***** Entries provided

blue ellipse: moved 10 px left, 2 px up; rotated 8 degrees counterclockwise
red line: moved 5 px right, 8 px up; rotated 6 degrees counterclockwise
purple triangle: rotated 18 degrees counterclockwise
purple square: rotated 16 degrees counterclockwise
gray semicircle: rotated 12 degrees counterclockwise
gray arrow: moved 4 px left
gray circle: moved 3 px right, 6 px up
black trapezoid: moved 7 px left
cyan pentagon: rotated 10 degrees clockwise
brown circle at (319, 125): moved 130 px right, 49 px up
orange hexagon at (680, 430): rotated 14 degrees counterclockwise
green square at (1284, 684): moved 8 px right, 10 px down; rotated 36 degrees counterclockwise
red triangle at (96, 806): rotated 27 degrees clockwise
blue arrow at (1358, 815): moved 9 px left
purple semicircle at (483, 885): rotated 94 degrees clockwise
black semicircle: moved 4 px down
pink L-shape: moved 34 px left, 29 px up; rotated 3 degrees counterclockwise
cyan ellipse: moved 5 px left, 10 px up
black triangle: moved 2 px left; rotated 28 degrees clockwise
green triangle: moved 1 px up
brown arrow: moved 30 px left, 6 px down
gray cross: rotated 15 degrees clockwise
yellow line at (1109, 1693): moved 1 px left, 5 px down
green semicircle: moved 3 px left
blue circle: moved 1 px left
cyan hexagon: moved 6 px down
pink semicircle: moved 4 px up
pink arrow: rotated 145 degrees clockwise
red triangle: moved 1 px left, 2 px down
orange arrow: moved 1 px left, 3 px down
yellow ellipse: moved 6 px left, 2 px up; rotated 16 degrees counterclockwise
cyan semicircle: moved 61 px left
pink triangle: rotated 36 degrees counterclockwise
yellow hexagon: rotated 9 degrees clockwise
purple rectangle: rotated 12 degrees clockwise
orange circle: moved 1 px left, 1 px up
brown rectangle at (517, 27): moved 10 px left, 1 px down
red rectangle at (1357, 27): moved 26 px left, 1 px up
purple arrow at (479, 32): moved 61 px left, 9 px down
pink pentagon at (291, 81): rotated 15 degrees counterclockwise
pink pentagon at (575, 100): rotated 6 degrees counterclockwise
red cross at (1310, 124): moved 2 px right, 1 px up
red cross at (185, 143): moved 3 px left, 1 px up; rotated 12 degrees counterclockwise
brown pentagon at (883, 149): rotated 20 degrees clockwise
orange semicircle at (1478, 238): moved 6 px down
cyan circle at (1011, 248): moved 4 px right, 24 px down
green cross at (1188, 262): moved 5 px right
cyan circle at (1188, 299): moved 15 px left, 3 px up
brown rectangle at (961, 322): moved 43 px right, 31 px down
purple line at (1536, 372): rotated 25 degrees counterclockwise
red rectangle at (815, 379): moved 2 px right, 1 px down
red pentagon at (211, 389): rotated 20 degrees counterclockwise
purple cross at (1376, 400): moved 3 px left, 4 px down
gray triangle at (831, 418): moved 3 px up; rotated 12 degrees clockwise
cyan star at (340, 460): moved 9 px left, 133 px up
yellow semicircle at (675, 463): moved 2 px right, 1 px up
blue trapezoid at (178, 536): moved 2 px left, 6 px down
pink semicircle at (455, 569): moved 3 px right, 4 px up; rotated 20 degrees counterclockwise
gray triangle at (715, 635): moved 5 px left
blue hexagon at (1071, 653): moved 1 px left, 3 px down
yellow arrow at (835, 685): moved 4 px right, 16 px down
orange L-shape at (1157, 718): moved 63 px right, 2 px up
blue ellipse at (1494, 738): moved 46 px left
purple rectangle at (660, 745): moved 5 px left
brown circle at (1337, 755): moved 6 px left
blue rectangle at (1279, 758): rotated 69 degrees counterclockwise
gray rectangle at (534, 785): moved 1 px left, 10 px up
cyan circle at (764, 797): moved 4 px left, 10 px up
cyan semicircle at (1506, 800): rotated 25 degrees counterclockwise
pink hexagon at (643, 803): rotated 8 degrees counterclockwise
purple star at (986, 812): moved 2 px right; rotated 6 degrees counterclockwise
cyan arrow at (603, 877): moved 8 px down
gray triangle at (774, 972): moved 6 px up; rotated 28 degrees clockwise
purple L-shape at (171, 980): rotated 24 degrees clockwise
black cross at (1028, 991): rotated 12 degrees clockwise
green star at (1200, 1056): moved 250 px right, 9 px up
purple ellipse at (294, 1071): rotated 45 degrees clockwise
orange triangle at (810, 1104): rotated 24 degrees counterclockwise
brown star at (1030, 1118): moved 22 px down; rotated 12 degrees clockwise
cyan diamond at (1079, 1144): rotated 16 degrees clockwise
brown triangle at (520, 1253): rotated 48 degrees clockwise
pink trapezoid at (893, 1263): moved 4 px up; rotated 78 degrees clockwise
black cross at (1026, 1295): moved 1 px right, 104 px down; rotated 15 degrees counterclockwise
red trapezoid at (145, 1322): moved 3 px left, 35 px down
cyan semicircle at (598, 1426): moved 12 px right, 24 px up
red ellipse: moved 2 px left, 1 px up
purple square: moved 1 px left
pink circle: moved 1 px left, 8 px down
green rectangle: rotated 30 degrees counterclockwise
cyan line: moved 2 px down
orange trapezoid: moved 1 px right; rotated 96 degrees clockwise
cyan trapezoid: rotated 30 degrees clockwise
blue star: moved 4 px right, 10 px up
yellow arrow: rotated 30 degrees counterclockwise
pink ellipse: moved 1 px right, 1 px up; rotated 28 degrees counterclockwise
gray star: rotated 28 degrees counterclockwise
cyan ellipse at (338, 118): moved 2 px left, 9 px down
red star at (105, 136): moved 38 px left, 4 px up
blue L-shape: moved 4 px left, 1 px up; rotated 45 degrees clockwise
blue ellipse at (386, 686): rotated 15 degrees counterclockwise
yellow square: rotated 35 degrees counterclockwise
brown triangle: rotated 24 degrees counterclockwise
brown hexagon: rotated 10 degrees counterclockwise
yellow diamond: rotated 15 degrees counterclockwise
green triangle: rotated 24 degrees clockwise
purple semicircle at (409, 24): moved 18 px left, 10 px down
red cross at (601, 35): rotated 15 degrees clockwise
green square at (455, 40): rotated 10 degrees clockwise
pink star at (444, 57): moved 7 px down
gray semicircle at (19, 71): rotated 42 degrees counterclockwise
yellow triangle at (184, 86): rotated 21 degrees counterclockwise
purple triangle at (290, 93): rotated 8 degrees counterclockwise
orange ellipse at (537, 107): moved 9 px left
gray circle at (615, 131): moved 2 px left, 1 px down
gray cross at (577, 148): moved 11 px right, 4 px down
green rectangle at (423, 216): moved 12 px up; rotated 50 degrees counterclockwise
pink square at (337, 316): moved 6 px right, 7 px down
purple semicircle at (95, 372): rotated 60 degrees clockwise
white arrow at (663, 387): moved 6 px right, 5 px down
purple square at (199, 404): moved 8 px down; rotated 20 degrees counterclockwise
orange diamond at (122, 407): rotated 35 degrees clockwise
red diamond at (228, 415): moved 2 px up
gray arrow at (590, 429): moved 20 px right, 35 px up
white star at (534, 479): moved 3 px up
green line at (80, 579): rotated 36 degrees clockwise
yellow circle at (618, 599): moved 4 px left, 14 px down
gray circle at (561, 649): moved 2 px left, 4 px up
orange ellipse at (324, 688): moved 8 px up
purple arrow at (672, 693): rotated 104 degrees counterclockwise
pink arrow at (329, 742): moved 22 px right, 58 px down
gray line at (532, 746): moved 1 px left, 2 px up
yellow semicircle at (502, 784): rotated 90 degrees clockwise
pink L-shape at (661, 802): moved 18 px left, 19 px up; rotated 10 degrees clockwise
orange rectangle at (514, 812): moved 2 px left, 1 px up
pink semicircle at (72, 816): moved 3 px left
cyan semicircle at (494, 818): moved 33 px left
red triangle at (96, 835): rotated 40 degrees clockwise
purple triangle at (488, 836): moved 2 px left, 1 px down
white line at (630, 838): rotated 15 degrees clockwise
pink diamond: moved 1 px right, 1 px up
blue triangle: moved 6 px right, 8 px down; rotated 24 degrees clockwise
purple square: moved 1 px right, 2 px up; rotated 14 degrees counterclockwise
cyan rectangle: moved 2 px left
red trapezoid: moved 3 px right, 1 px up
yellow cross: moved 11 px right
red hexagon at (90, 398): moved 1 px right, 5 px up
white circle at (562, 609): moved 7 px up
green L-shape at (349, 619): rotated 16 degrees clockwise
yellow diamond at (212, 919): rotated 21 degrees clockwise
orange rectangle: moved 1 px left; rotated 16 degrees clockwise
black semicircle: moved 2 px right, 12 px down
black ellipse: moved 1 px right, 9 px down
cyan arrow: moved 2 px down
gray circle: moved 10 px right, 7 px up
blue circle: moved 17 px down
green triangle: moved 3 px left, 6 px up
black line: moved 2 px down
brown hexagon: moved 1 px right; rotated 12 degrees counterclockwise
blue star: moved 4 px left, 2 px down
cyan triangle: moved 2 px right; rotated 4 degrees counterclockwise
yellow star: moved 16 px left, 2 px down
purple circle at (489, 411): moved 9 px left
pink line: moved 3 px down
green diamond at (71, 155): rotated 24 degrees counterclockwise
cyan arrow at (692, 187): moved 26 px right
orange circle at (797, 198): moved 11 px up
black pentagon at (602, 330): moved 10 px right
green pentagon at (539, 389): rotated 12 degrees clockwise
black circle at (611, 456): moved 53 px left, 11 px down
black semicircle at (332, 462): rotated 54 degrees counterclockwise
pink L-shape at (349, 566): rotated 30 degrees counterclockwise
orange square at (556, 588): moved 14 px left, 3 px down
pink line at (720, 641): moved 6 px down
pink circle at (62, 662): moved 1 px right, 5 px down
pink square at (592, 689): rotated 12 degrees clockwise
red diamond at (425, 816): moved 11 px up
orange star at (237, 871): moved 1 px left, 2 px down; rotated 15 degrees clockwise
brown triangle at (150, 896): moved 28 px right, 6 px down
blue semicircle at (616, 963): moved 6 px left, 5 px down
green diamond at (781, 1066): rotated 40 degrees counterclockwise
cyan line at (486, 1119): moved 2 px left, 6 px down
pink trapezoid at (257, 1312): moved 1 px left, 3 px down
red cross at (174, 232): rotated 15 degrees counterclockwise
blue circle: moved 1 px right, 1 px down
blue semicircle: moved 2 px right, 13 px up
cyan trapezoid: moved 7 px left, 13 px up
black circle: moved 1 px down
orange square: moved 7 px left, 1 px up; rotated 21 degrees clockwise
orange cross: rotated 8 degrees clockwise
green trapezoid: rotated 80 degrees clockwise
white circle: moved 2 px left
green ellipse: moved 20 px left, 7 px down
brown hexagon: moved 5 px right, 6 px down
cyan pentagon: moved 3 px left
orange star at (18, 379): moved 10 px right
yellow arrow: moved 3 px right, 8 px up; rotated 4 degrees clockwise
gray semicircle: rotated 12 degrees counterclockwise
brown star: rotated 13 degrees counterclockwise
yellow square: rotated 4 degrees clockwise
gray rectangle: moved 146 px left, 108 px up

**********

Copy the data word for word, from the start through the line that contains "brown rectangle at (517, 27): moved", with that line included.

blue ellipse: moved 10 px left, 2 px up; rotated 8 degrees counterclockwise
red line: moved 5 px right, 8 px up; rotated 6 degrees counterclockwise
purple triangle: rotated 18 degrees counterclockwise
purple square: rotated 16 degrees counterclockwise
gray semicircle: rotated 12 degrees counterclockwise
gray arrow: moved 4 px left
gray circle: moved 3 px right, 6 px up
black trapezoid: moved 7 px left
cyan pentagon: rotated 10 degrees clockwise
brown circle at (319, 125): moved 130 px right, 49 px up
orange hexagon at (680, 430): rotated 14 degrees counterclockwise
green square at (1284, 684): moved 8 px right, 10 px down; rotated 36 degrees counterclockwise
red triangle at (96, 806): rotated 27 degrees clockwise
blue arrow at (1358, 815): moved 9 px left
purple semicircle at (483, 885): rotated 94 degrees clockwise
black semicircle: moved 4 px down
pink L-shape: moved 34 px left, 29 px up; rotated 3 degrees counterclockwise
cyan ellipse: moved 5 px left, 10 px up
black triangle: moved 2 px left; rotated 28 degrees clockwise
green triangle: moved 1 px up
brown arrow: moved 30 px left, 6 px down
gray cross: rotated 15 degrees clockwise
yellow line at (1109, 1693): moved 1 px left, 5 px down
green semicircle: moved 3 px left
blue circle: moved 1 px left
cyan hexagon: moved 6 px down
pink semicircle: moved 4 px up
pink arrow: rotated 145 degrees clockwise
red triangle: moved 1 px left, 2 px down
orange arrow: moved 1 px left, 3 px down
yellow ellipse: moved 6 px left, 2 px up; rotated 16 degrees counterclockwise
cyan semicircle: moved 61 px left
pink triangle: rotated 36 degrees counterclockwise
yellow hexagon: rotated 9 degrees clockwise
purple rectangle: rotated 12 degrees clockwise
orange circle: moved 1 px left, 1 px up
brown rectangle at (517, 27): moved 10 px left, 1 px down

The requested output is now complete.